### What you will do
Below are entries to return in full. Keep each one exact.

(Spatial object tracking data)
==*==
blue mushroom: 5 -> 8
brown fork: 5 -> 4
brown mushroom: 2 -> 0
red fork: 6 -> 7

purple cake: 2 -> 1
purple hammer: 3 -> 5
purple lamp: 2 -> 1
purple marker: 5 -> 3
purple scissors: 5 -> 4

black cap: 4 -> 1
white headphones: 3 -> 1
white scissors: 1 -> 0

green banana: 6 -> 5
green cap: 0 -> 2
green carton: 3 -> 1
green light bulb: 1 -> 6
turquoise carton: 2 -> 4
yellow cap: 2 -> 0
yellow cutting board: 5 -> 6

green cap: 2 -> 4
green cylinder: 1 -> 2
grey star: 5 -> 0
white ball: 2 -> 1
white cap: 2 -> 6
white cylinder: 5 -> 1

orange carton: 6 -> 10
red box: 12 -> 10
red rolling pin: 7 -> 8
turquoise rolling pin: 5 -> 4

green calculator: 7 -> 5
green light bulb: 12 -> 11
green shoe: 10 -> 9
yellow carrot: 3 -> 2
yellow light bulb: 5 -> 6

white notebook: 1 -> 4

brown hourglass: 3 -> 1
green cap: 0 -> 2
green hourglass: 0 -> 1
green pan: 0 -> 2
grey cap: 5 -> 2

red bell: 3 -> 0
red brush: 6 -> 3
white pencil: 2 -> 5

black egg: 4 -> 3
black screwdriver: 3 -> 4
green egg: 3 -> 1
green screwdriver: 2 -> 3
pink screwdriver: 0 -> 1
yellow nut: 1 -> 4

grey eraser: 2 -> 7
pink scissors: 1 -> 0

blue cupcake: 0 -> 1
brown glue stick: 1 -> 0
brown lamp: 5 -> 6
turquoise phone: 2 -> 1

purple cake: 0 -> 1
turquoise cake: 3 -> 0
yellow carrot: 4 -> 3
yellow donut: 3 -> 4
==*==
### Solution for this exercise
blue mushroom: 5 -> 8
brown fork: 5 -> 4
brown mushroom: 2 -> 0
red fork: 6 -> 7

purple cake: 2 -> 1
purple hammer: 3 -> 5
purple lamp: 2 -> 1
purple marker: 5 -> 3
purple scissors: 5 -> 4

black cap: 4 -> 1
white headphones: 3 -> 1
white scissors: 1 -> 0

green banana: 6 -> 5
green cap: 0 -> 2
green carton: 3 -> 1
green light bulb: 1 -> 6
turquoise carton: 2 -> 4
yellow cap: 2 -> 0
yellow cutting board: 5 -> 6

green cap: 2 -> 4
green cylinder: 1 -> 2
grey star: 5 -> 0
white ball: 2 -> 1
white cap: 2 -> 6
white cylinder: 5 -> 1

orange carton: 6 -> 10
red box: 12 -> 10
red rolling pin: 7 -> 8
turquoise rolling pin: 5 -> 4

green calculator: 7 -> 5
green light bulb: 12 -> 11
green shoe: 10 -> 9
yellow carrot: 3 -> 2
yellow light bulb: 5 -> 6

white notebook: 1 -> 4

brown hourglass: 3 -> 1
green cap: 0 -> 2
green hourglass: 0 -> 1
green pan: 0 -> 2
grey cap: 5 -> 2

red bell: 3 -> 0
red brush: 6 -> 3
white pencil: 2 -> 5

black egg: 4 -> 3
black screwdriver: 3 -> 4
green egg: 3 -> 1
green screwdriver: 2 -> 3
pink screwdriver: 0 -> 1
yellow nut: 1 -> 4

grey eraser: 2 -> 7
pink scissors: 1 -> 0

blue cupcake: 0 -> 1
brown glue stick: 1 -> 0
brown lamp: 5 -> 6
turquoise phone: 2 -> 1

purple cake: 0 -> 1
turquoise cake: 3 -> 0
yellow carrot: 4 -> 3
yellow donut: 3 -> 4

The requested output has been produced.